Task goal
Show each line of the listing in which the word "none" occurs.

++++++++++

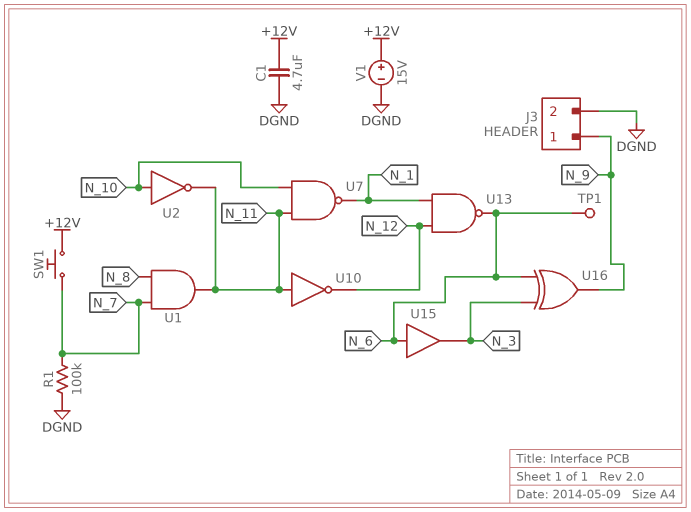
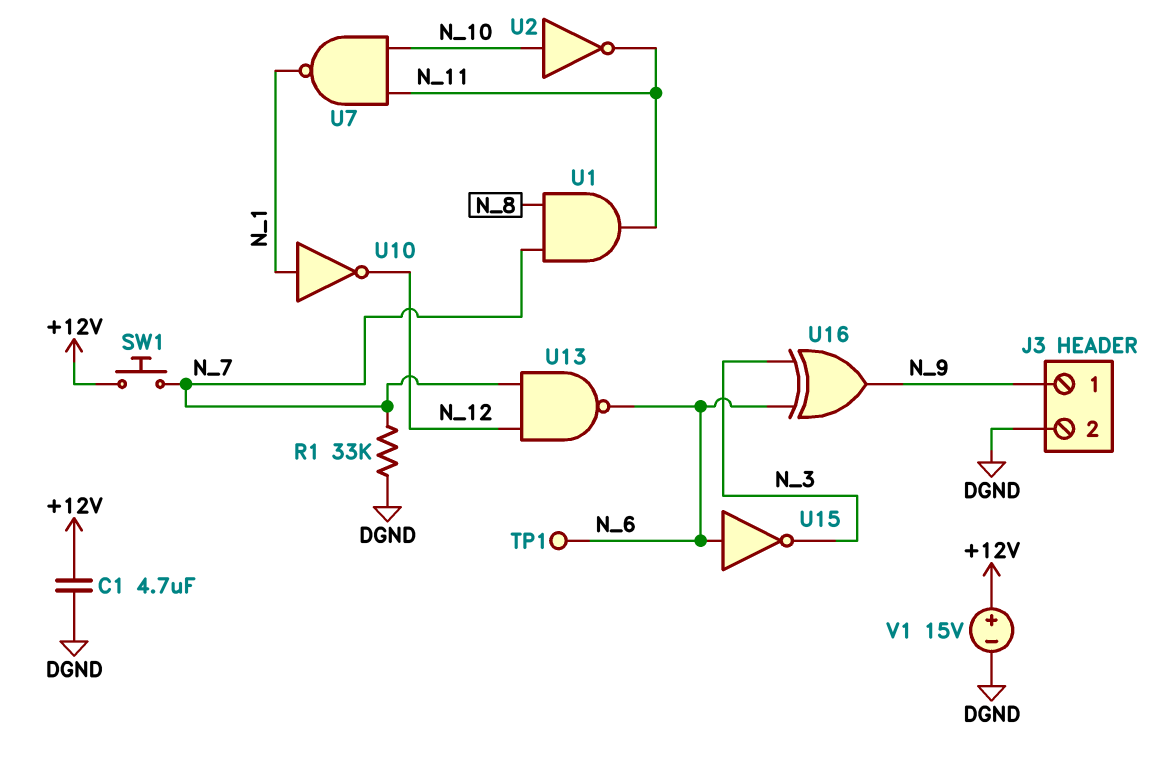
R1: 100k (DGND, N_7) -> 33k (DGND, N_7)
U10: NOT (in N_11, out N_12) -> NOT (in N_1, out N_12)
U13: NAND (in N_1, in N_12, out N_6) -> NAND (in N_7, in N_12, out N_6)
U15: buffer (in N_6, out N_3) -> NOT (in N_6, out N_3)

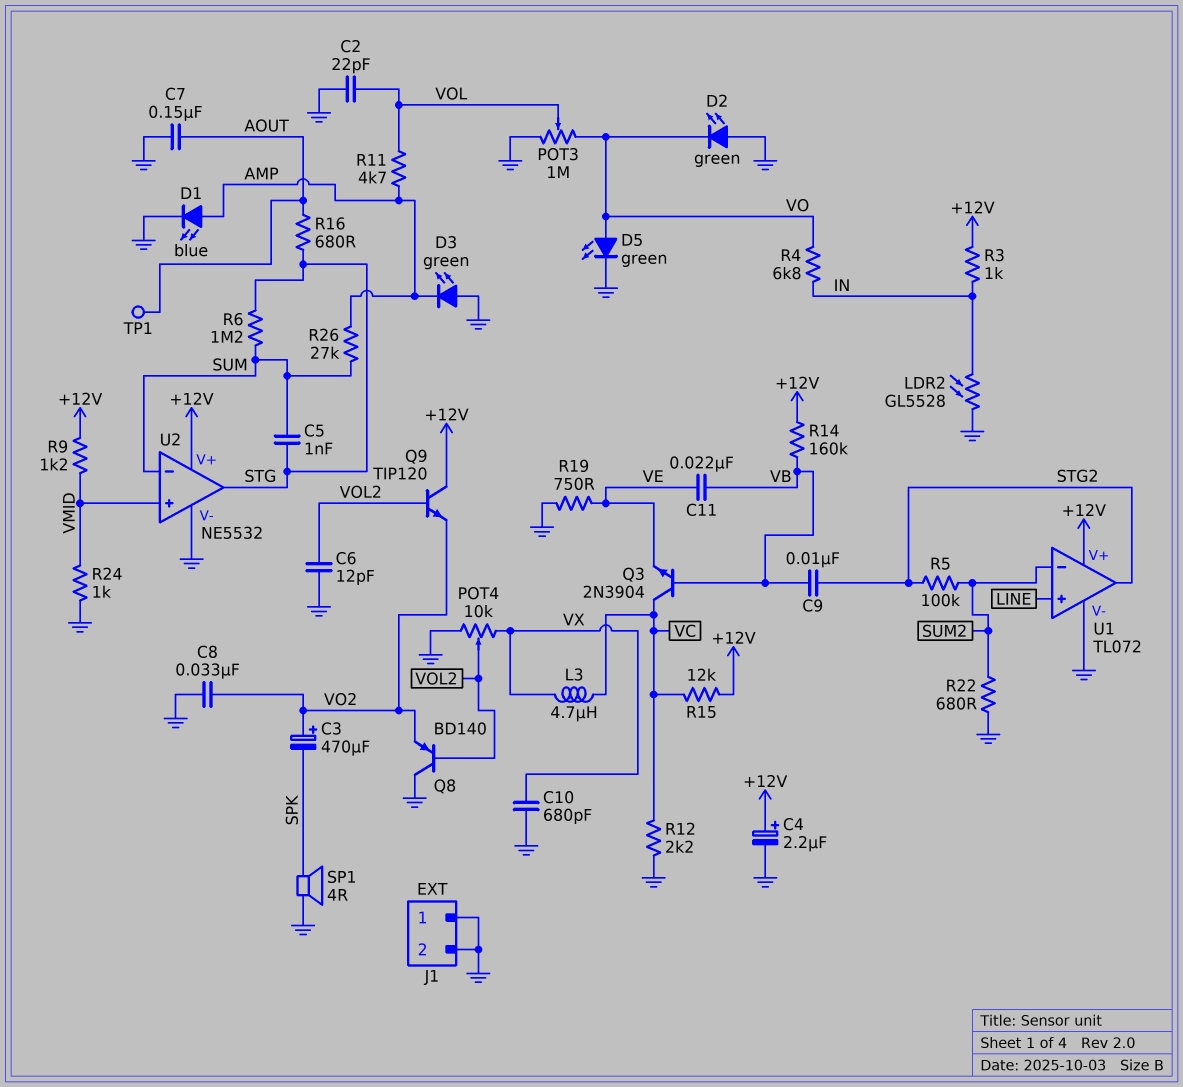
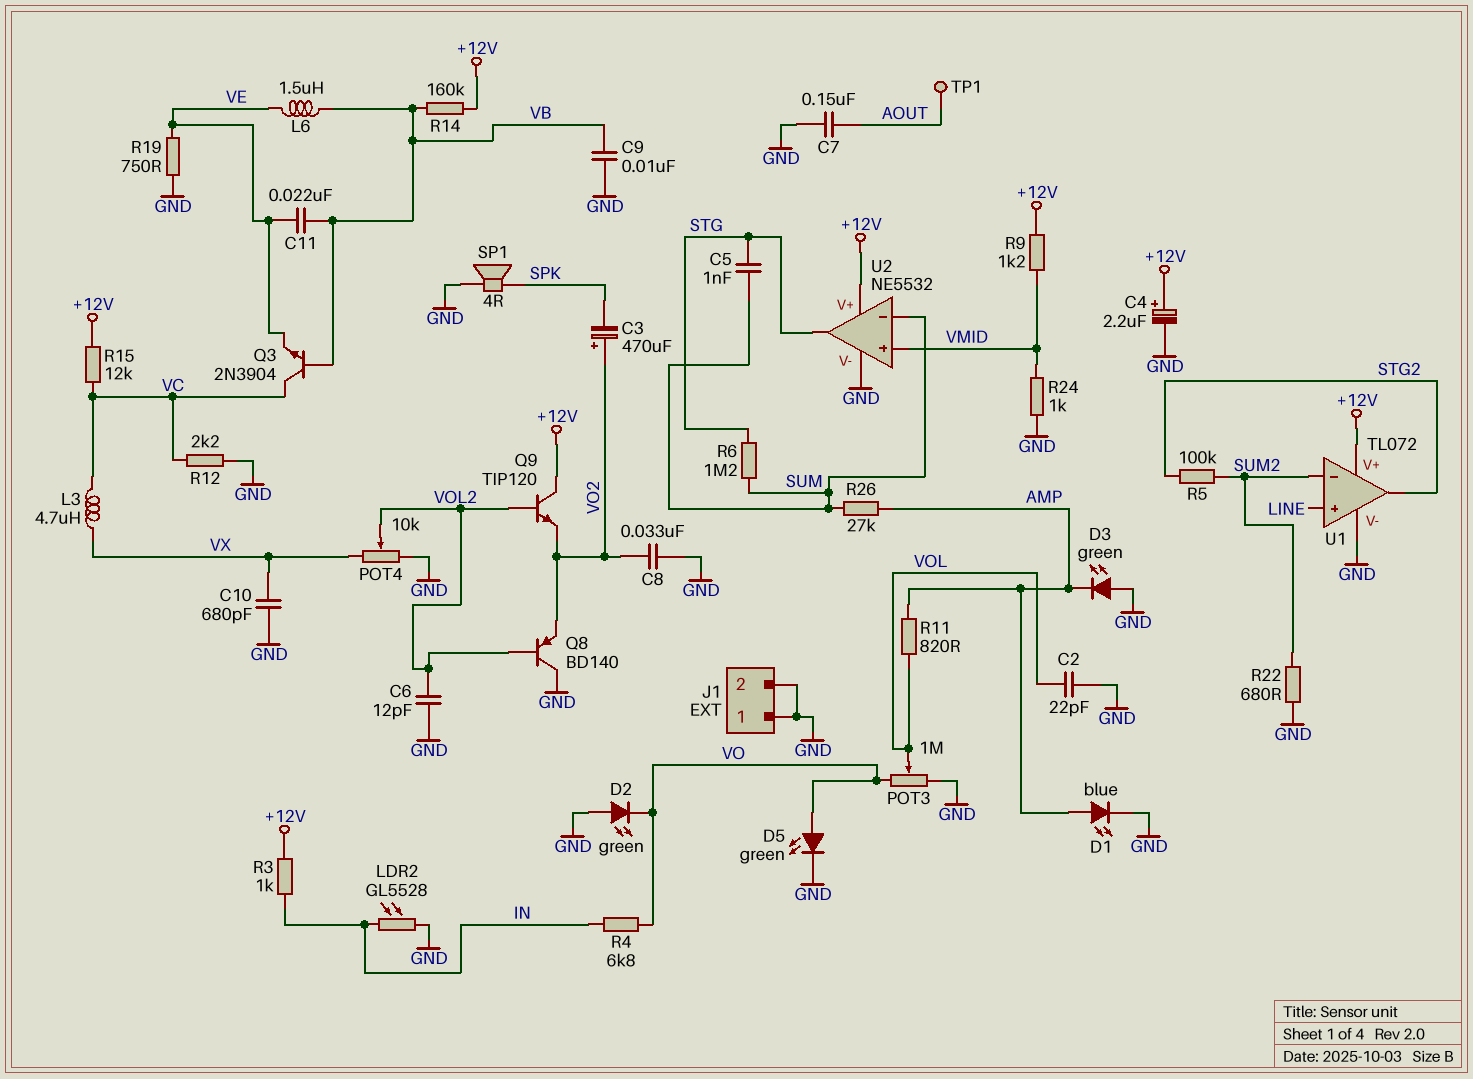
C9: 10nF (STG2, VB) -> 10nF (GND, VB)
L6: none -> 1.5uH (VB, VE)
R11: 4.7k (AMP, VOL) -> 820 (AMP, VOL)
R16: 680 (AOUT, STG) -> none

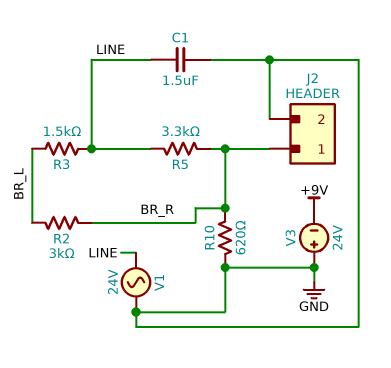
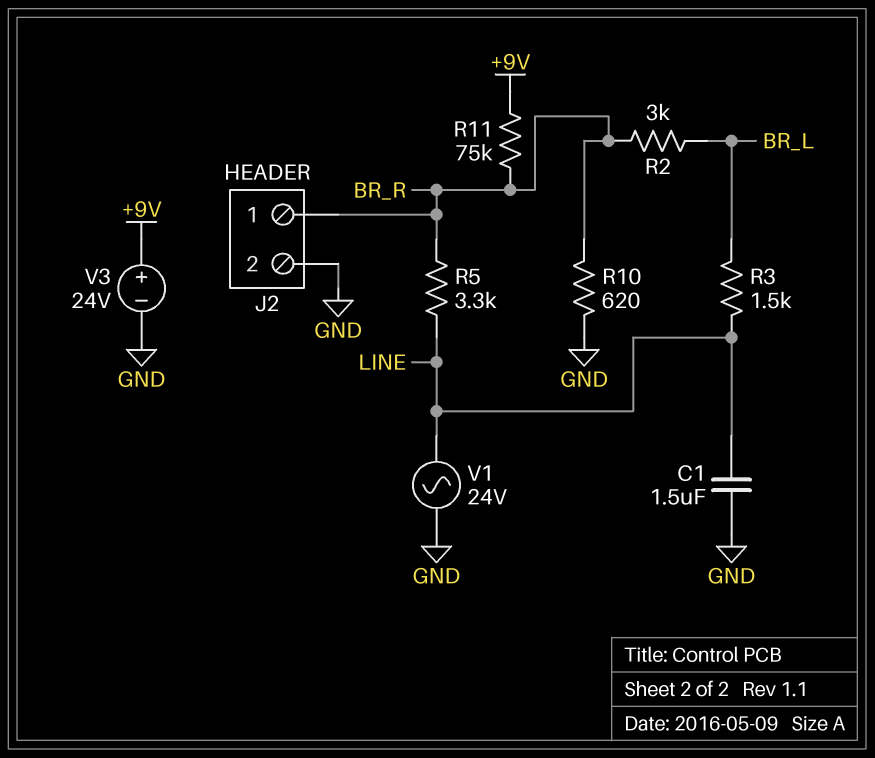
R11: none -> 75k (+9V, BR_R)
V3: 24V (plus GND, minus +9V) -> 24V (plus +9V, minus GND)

++++++++++

Result for this exercise
L6: none -> 1.5uH (VB, VE)
R16: 680 (AOUT, STG) -> none
R11: none -> 75k (+9V, BR_R)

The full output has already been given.